DESCRIPTION OF THE TASK: Determine how many lines in the records hold the word "strawberry". Return the number alone.
* * * * * * *
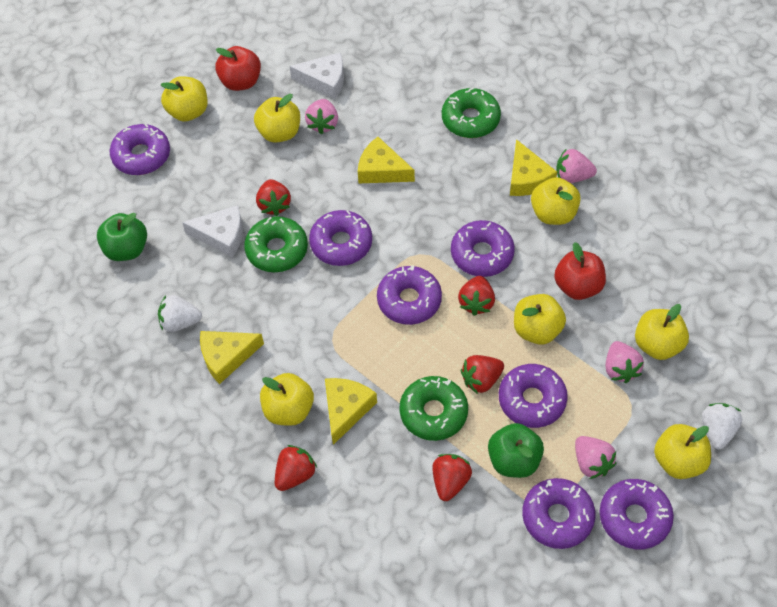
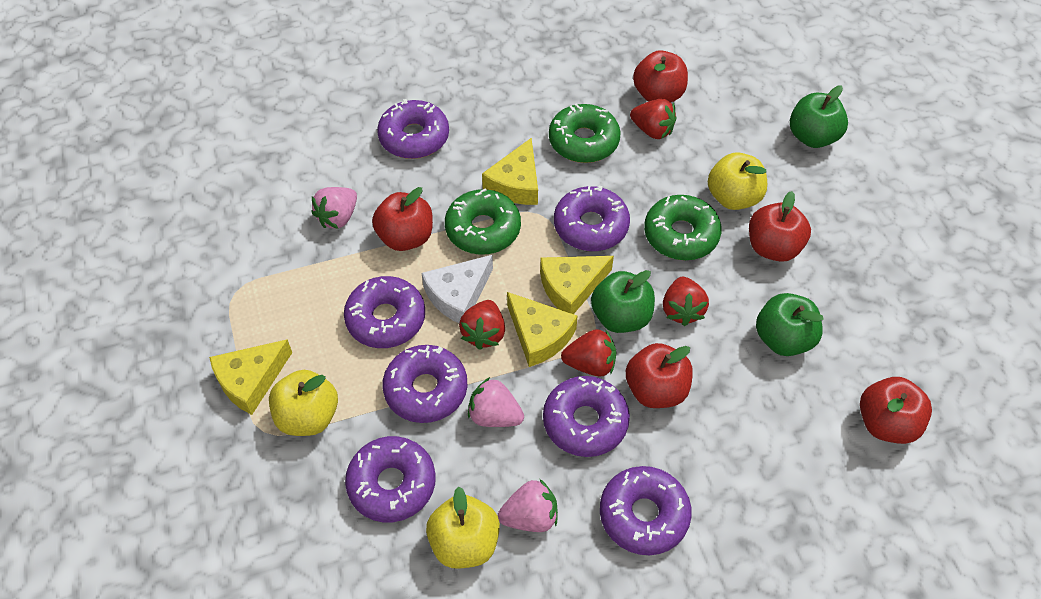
green apple: 2 -> 3
pink strawberry: 4 -> 3
red apple: 2 -> 5
red strawberry: 5 -> 4
white cheese: 2 -> 1
white strawberry: 2 -> 0
yellow apple: 7 -> 3

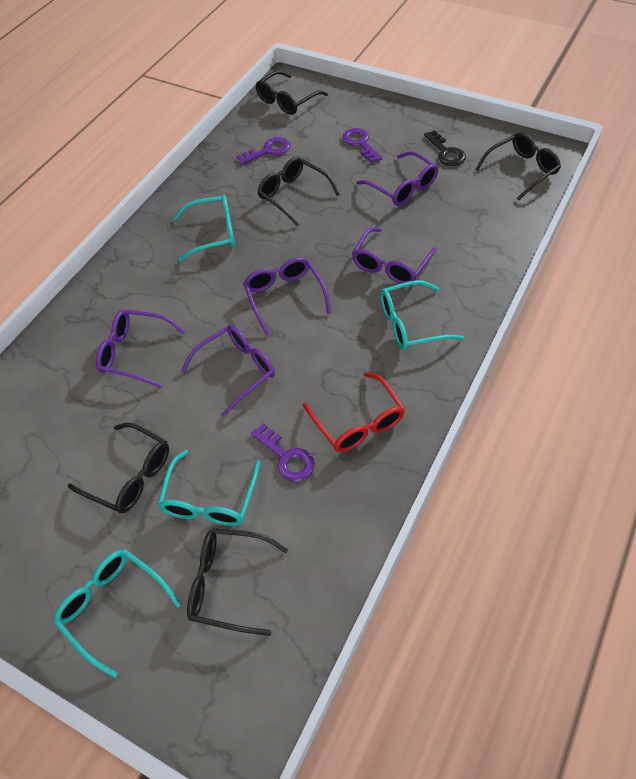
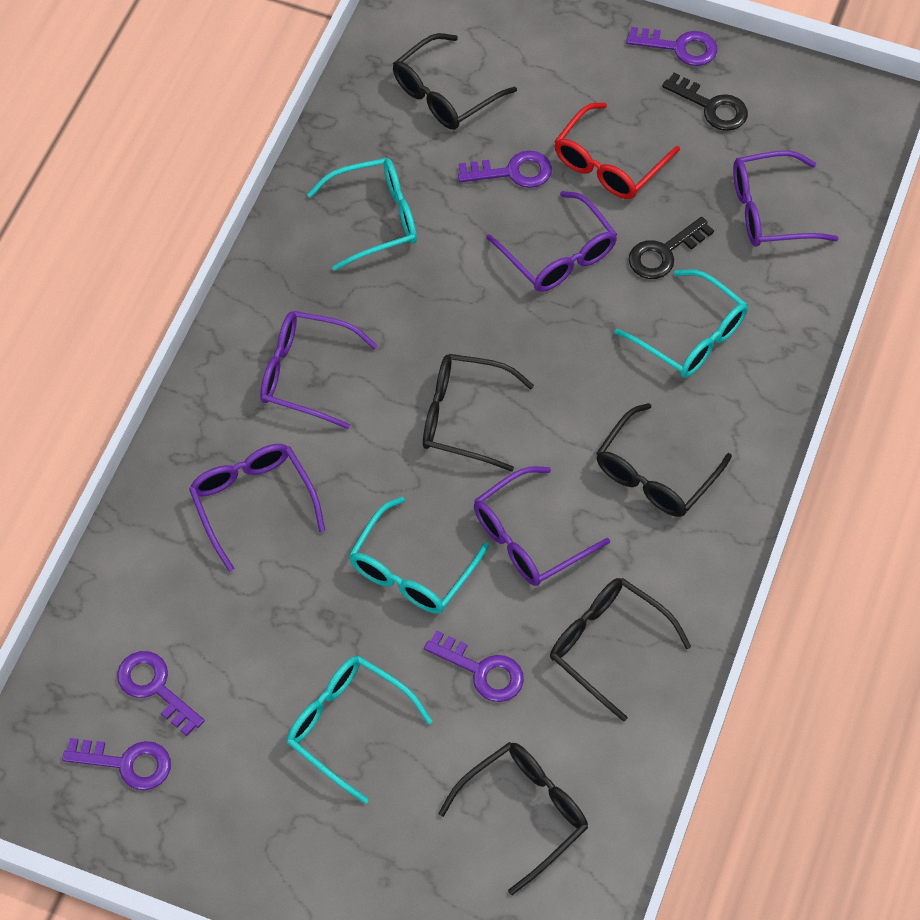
black key: 1 -> 2
purple key: 3 -> 5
* * * * * * *
YOUR RESPONSE: 3